TASK OBJECTIVE: Whatever appears in the records apart from pictures must be reproduced exactly.

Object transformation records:

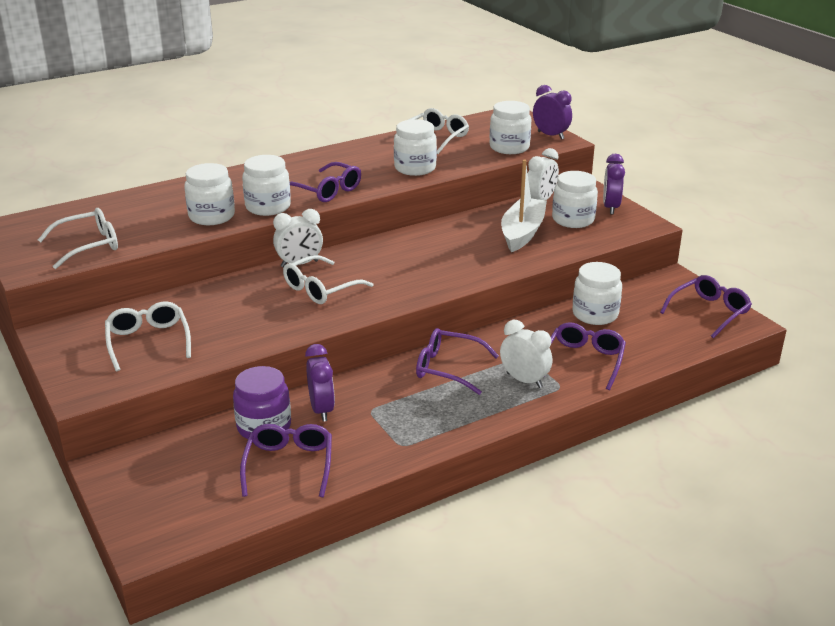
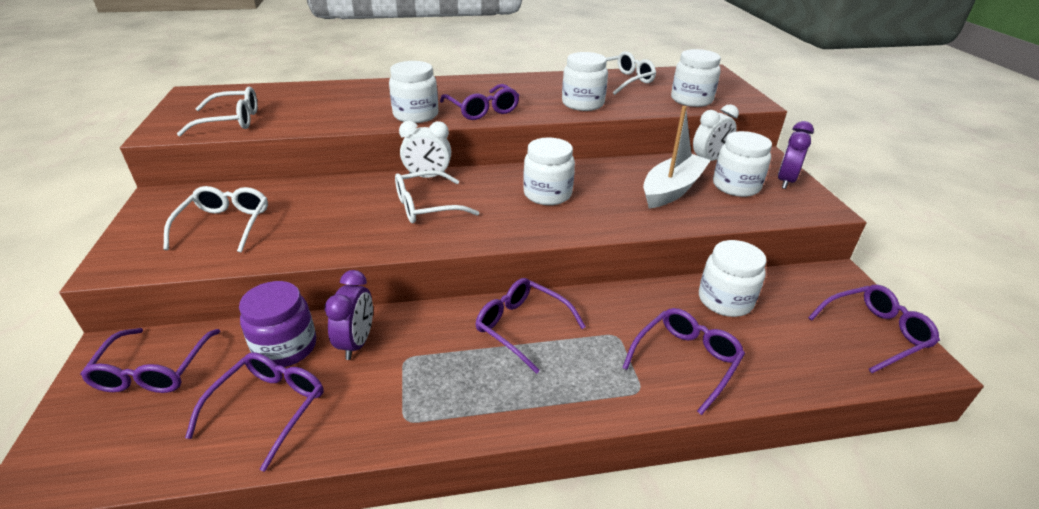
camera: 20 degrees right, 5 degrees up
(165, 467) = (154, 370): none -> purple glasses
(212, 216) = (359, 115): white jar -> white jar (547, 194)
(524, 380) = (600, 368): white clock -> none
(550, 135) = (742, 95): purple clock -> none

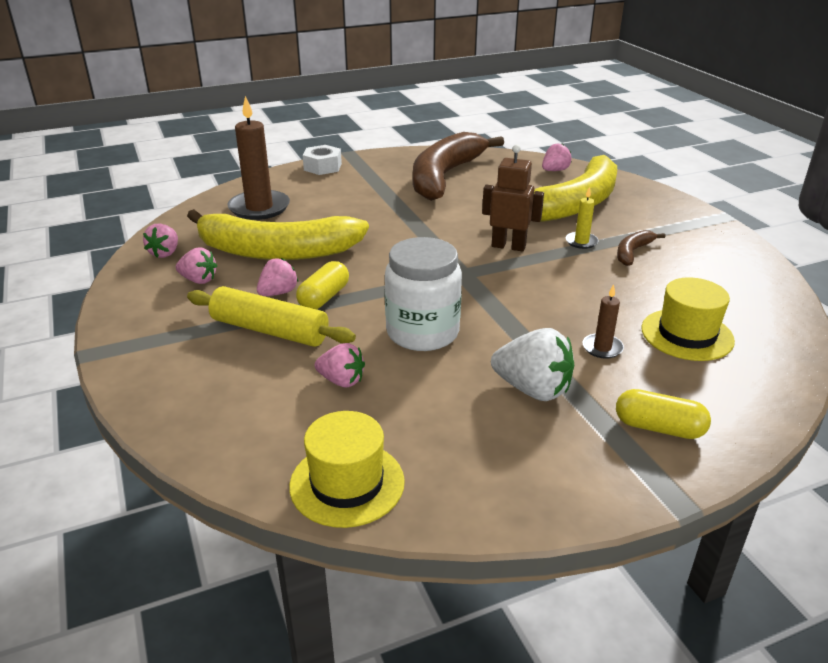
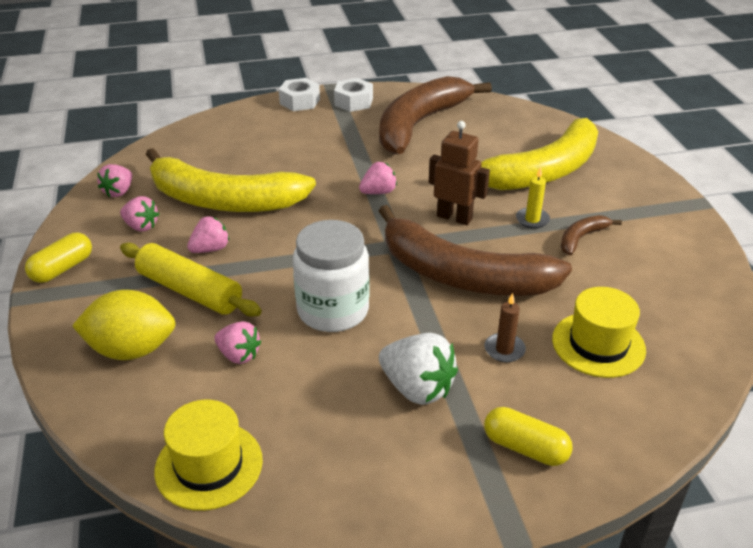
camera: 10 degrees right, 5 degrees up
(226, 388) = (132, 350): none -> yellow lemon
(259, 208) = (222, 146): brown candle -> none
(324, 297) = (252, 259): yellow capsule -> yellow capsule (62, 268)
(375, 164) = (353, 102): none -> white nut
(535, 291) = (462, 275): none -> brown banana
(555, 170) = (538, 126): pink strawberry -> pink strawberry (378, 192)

REPLY:
camera: 20 degrees right, 5 degrees up
(165, 467) = (154, 370): none -> purple glasses
(212, 216) = (359, 115): white jar -> white jar (547, 194)
(524, 380) = (600, 368): white clock -> none
(550, 135) = (742, 95): purple clock -> none

camera: 10 degrees right, 5 degrees up
(226, 388) = (132, 350): none -> yellow lemon
(259, 208) = (222, 146): brown candle -> none
(324, 297) = (252, 259): yellow capsule -> yellow capsule (62, 268)
(375, 164) = (353, 102): none -> white nut
(535, 291) = (462, 275): none -> brown banana
(555, 170) = (538, 126): pink strawberry -> pink strawberry (378, 192)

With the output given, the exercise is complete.